**** MATERIAL FOR THIS TASK
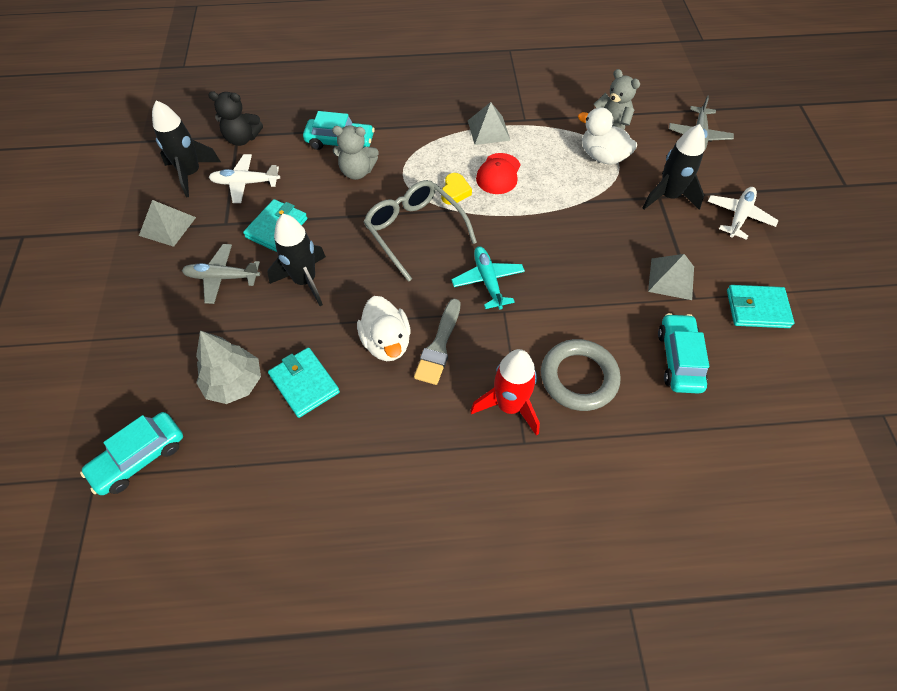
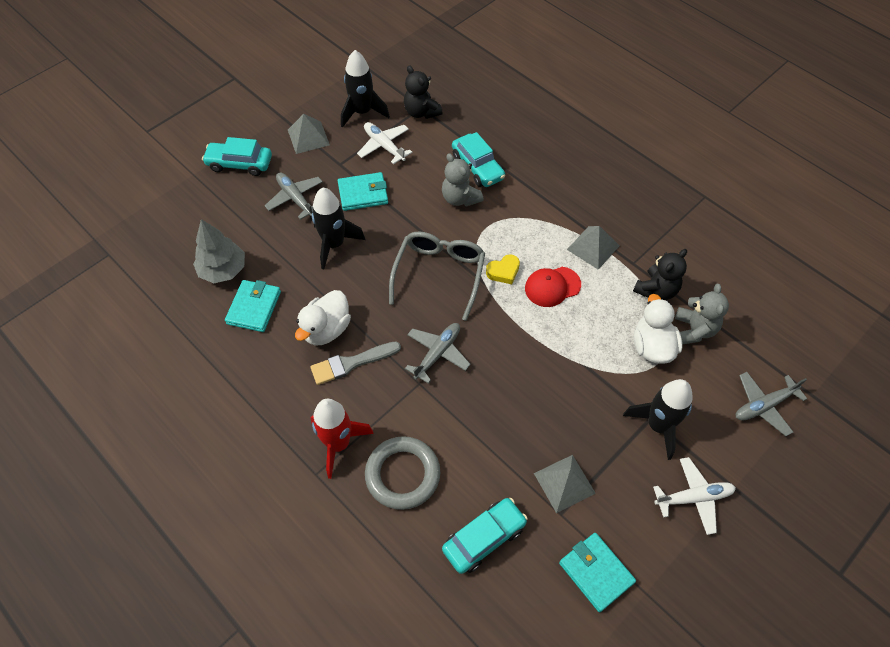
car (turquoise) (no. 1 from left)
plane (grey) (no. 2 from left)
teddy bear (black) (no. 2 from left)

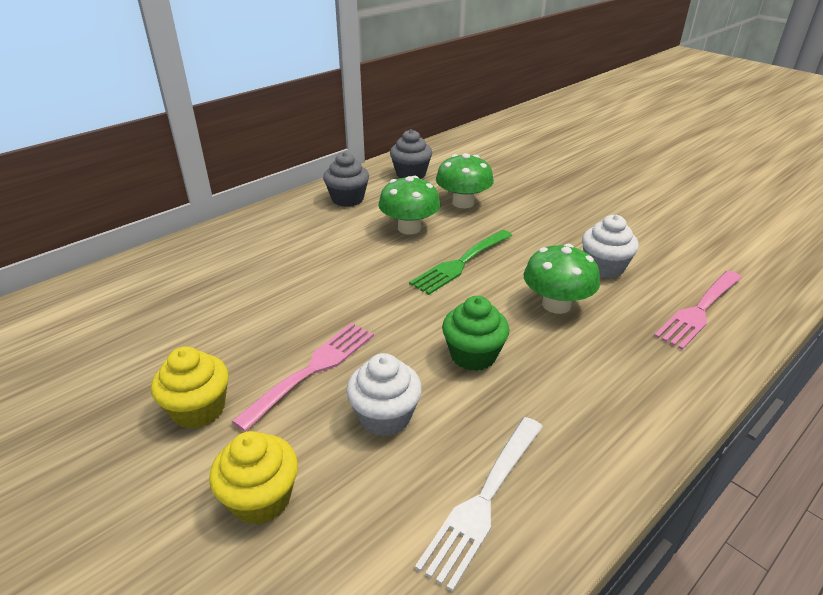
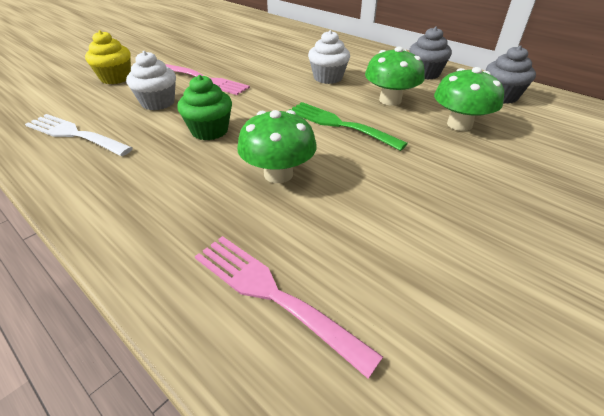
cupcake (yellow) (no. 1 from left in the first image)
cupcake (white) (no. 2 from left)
********
**** MATERIAL FOR THIS TASK
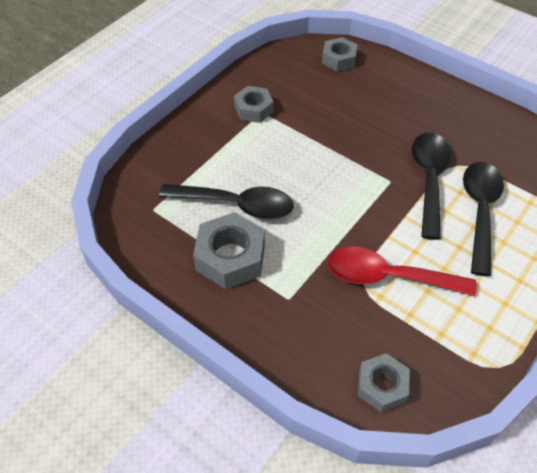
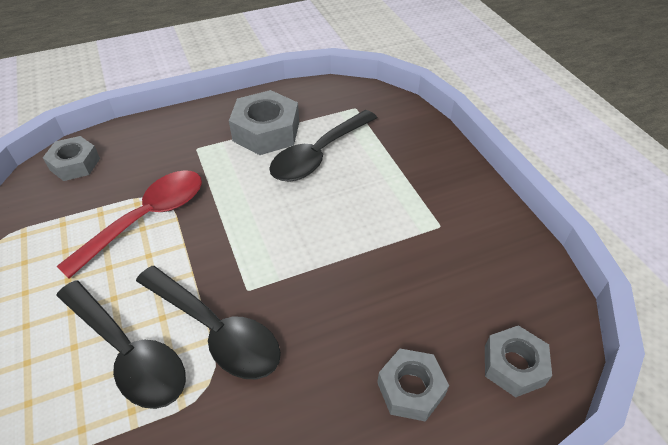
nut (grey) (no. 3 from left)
********
**** MATERIAL FOR THIS TASK
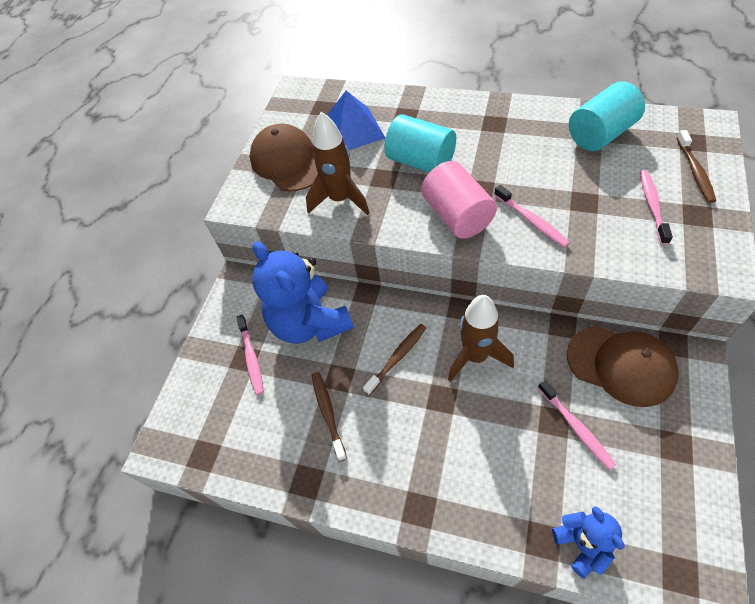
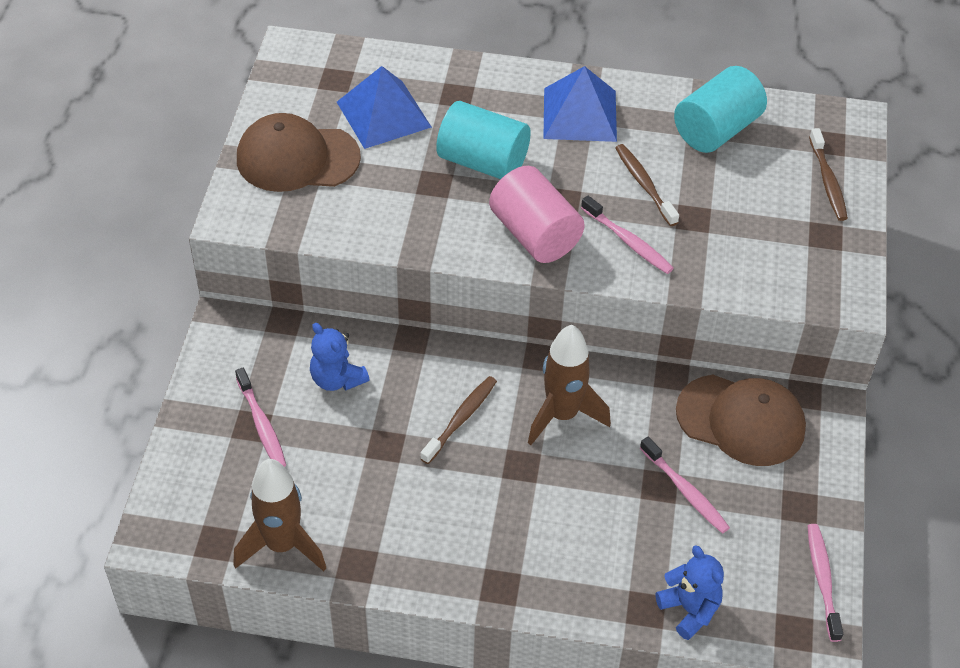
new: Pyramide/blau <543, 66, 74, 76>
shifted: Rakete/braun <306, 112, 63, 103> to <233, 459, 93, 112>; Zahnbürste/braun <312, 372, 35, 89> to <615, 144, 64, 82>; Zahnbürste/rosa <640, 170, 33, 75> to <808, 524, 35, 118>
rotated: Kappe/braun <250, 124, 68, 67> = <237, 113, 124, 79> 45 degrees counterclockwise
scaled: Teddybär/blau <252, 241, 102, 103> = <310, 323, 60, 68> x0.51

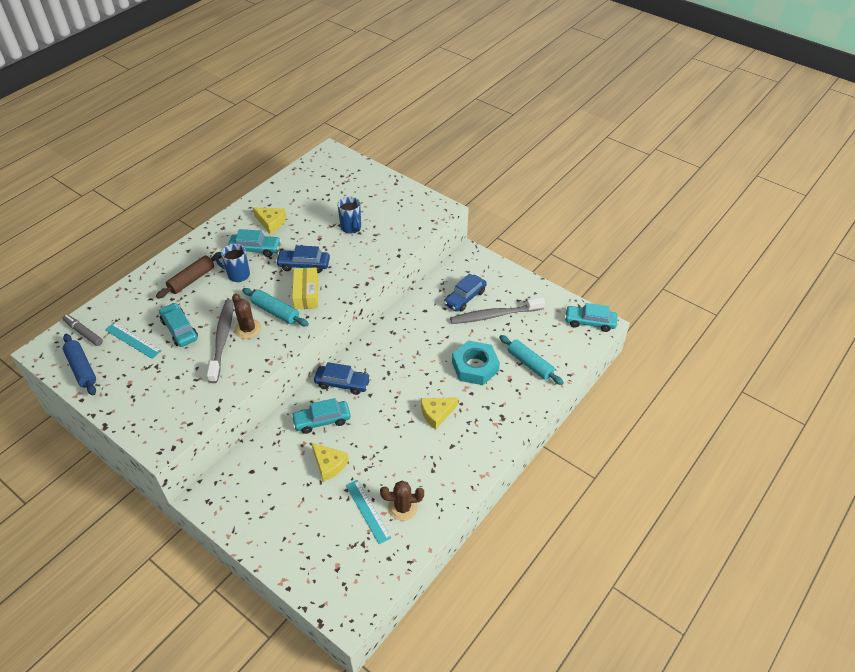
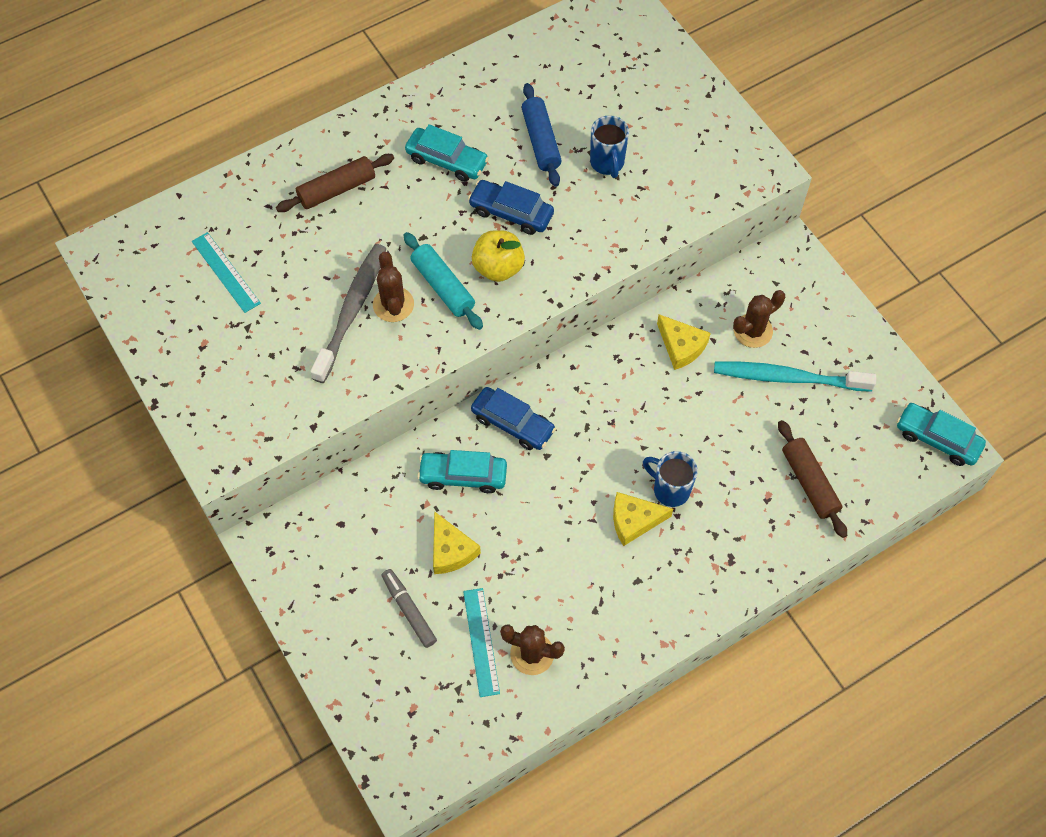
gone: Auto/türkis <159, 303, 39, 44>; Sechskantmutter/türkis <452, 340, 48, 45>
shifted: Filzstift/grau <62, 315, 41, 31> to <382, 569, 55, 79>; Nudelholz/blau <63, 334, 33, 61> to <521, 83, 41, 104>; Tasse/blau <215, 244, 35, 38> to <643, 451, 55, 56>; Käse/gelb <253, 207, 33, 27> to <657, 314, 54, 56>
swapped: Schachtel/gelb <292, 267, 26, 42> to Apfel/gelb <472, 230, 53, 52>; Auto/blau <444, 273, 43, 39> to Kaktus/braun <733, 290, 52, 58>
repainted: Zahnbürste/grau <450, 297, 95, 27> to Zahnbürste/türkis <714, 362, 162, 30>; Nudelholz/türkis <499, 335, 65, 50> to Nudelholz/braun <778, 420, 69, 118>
********
## WHAT NEEDS TO BE DONE:
Exact duplication is required for the lines above, from the line that contains "new: Pyramide/blau <543, 66, 74, 76>" to the line that contains "rotated: Kappe/braun <250, 124, 68, 67>", inclusive; omit all others.

## SOLVED PROBLEM:
new: Pyramide/blau <543, 66, 74, 76>
shifted: Rakete/braun <306, 112, 63, 103> to <233, 459, 93, 112>; Zahnbürste/braun <312, 372, 35, 89> to <615, 144, 64, 82>; Zahnbürste/rosa <640, 170, 33, 75> to <808, 524, 35, 118>
rotated: Kappe/braun <250, 124, 68, 67> = <237, 113, 124, 79> 45 degrees counterclockwise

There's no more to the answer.